The task ▸ Retype the data below exactly, skipping pictures.

- - -

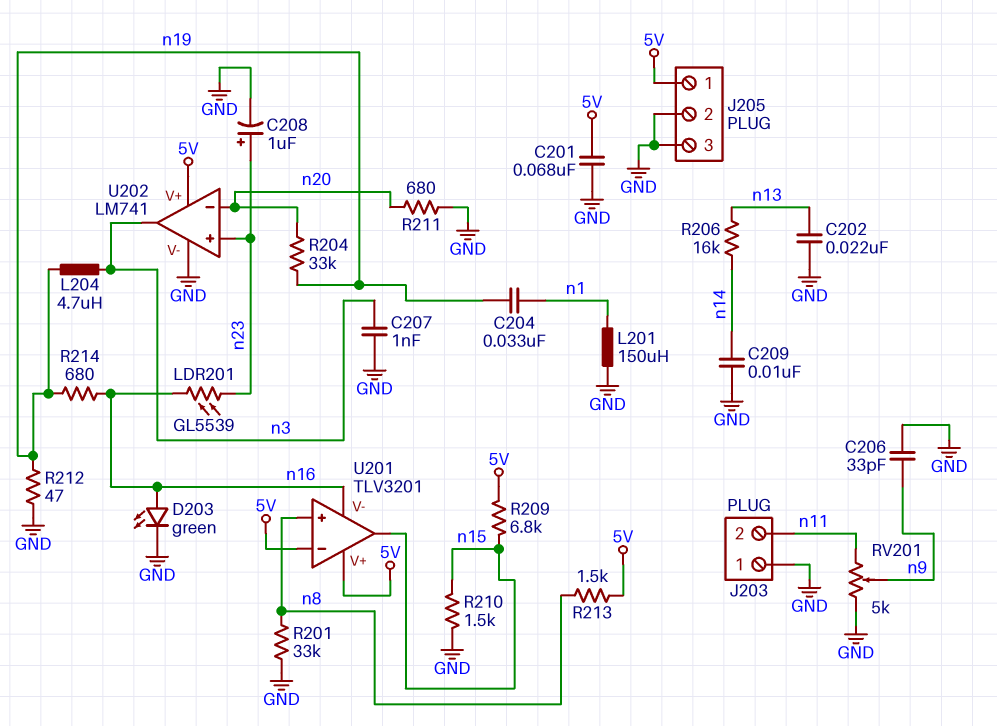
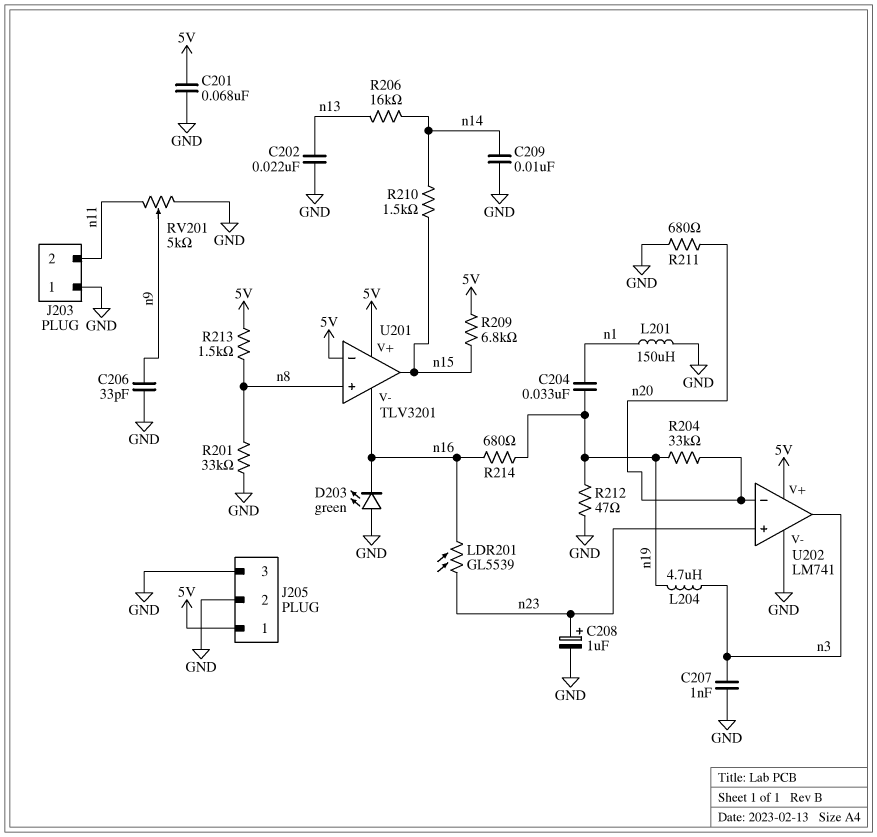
D203: LED green (A n16, K GND) -> LED green (A GND, K n16)
R210: 1.5k (GND, n15) -> 1.5k (n14, n15)

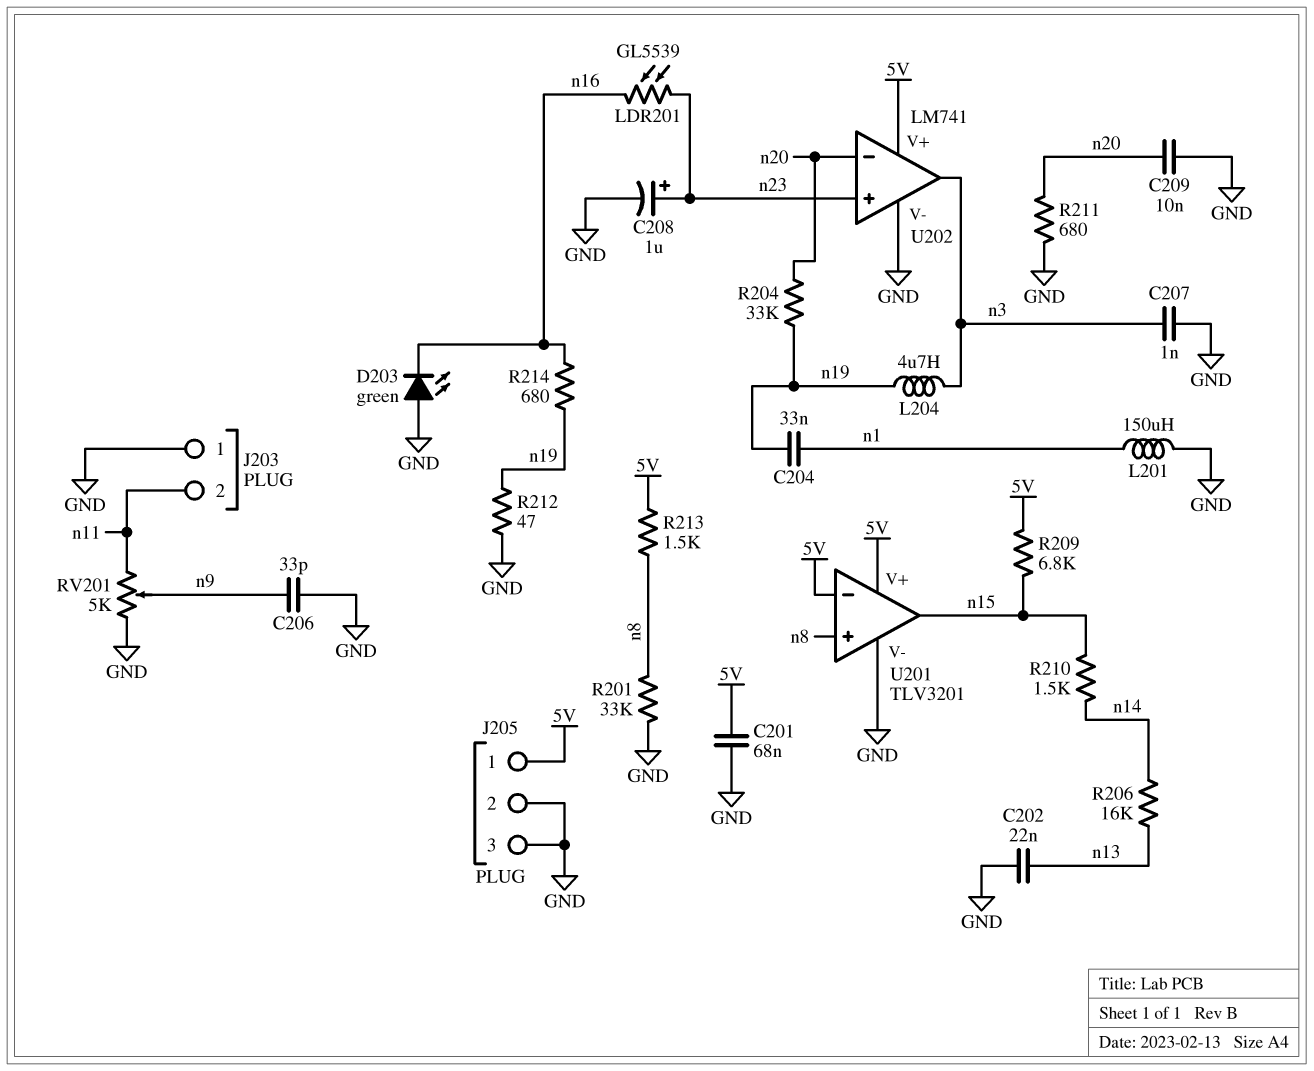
C209: 10nF (GND, n14) -> 10nF (GND, n20)
U201 pin V-: n16 -> GND

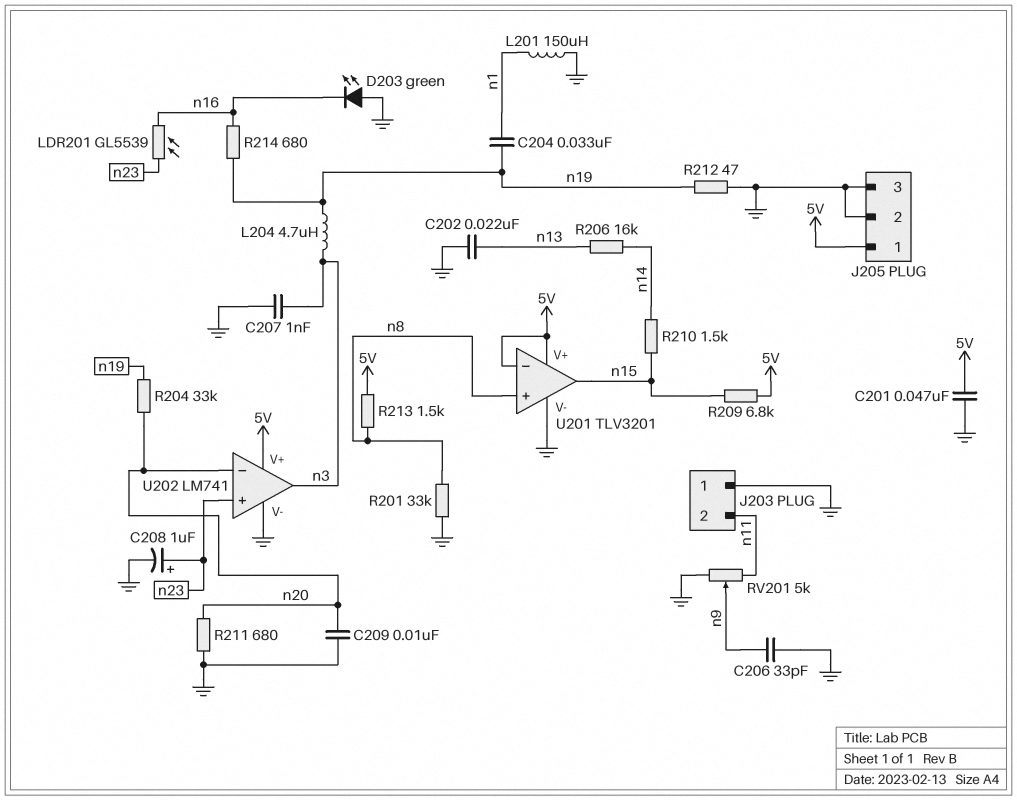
C201: 68nF (5V, GND) -> 47nF (5V, GND)

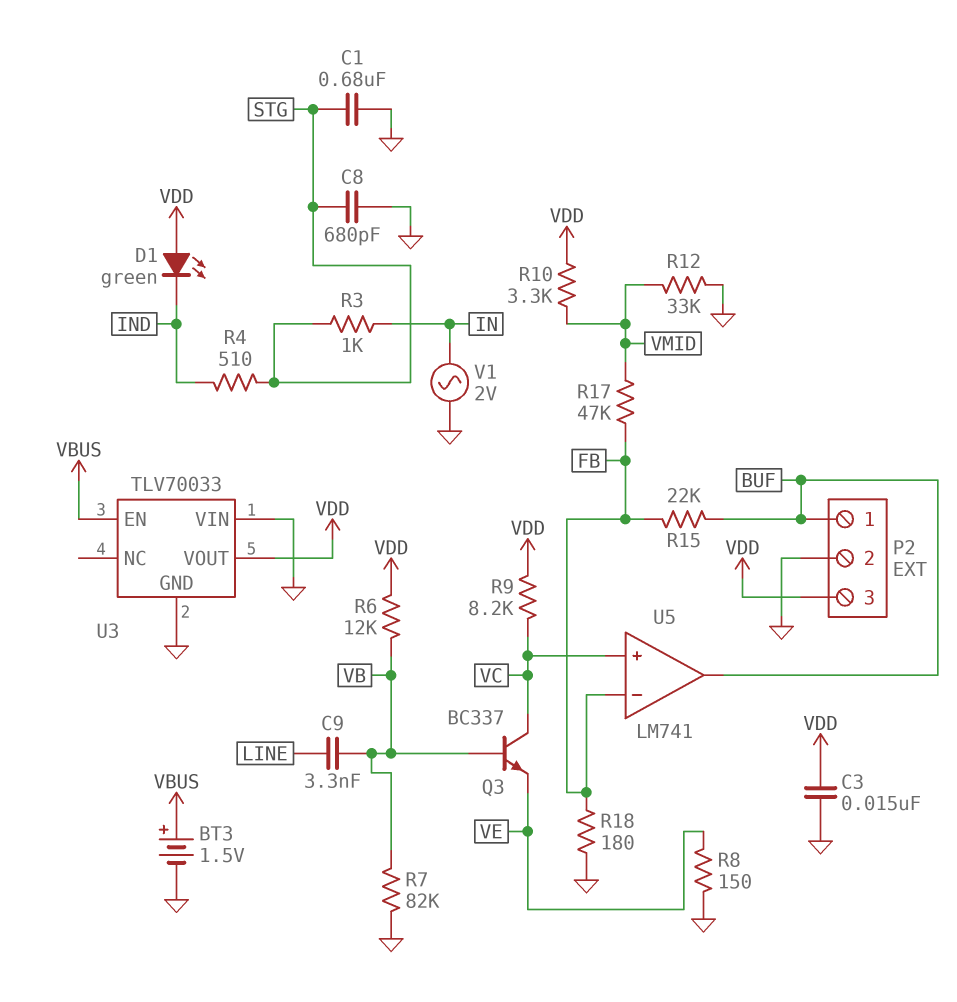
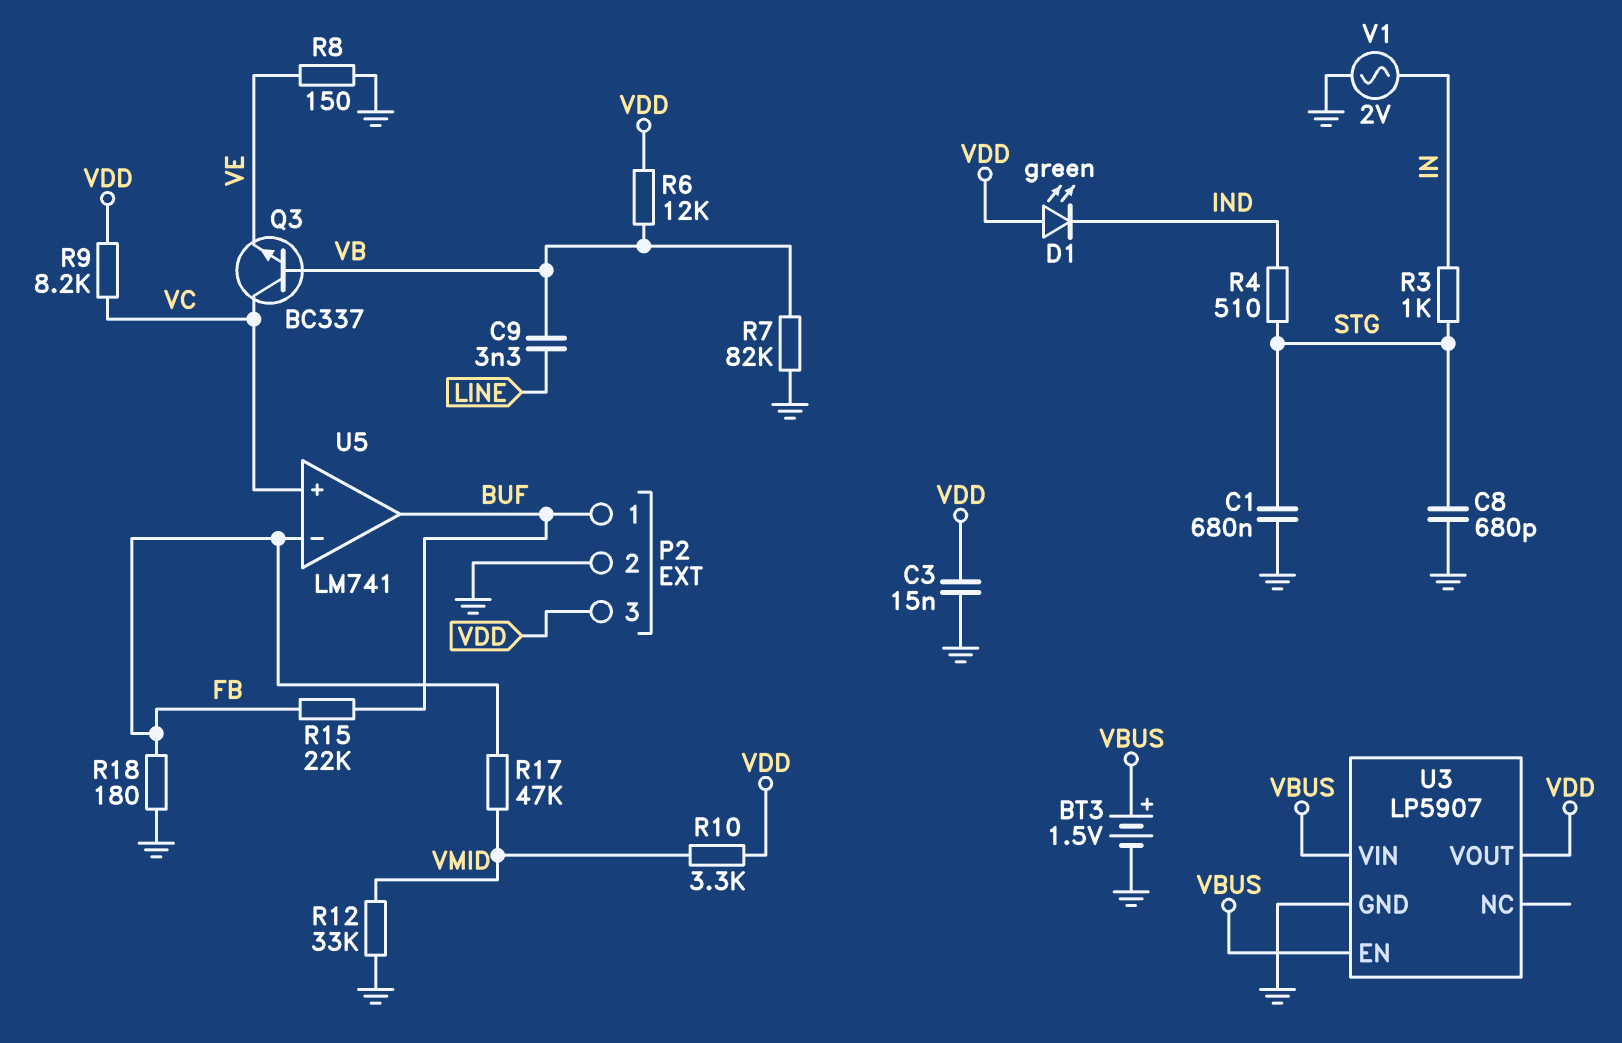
U3: TLV70033 -> LP5907
U3 pin VIN: GND -> VBUS

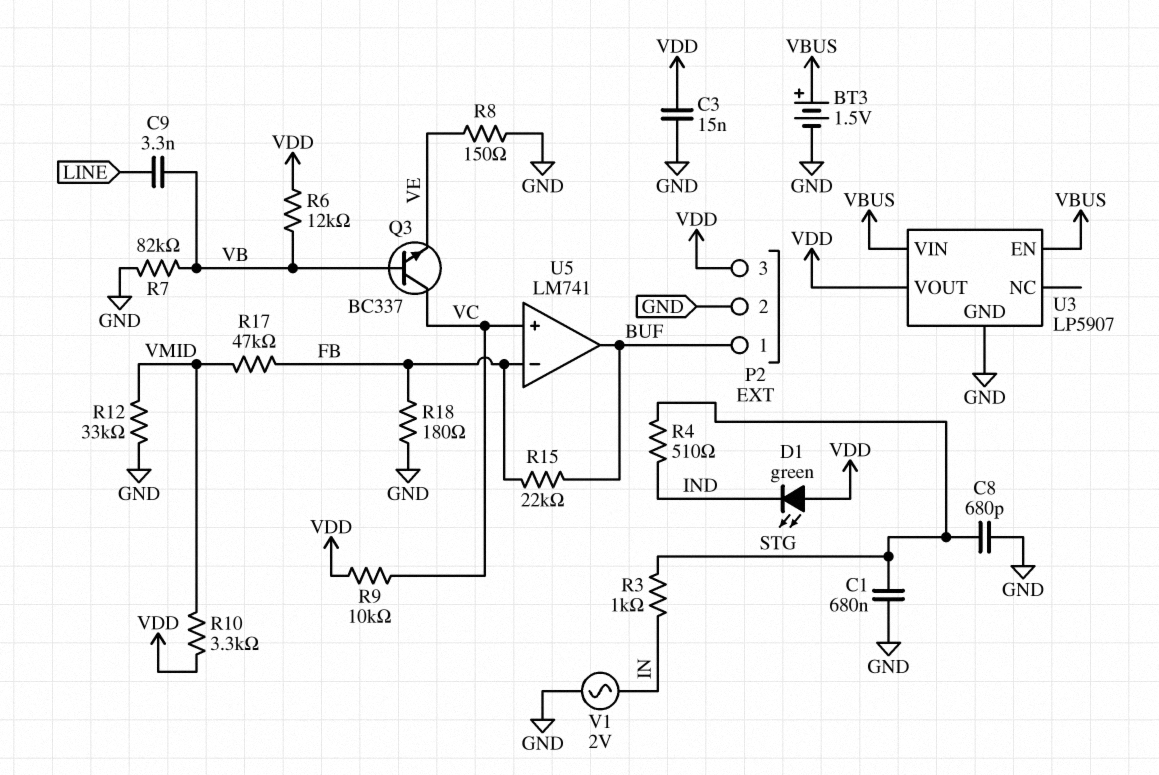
R9: 8.2k (VC, VDD) -> 10k (VC, VDD)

- - -

Response for this exercise ▸
D203: LED green (A n16, K GND) -> LED green (A GND, K n16)
R210: 1.5k (GND, n15) -> 1.5k (n14, n15)

C209: 10nF (GND, n14) -> 10nF (GND, n20)
U201 pin V-: n16 -> GND

C201: 68nF (5V, GND) -> 47nF (5V, GND)

U3: TLV70033 -> LP5907
U3 pin VIN: GND -> VBUS

R9: 8.2k (VC, VDD) -> 10k (VC, VDD)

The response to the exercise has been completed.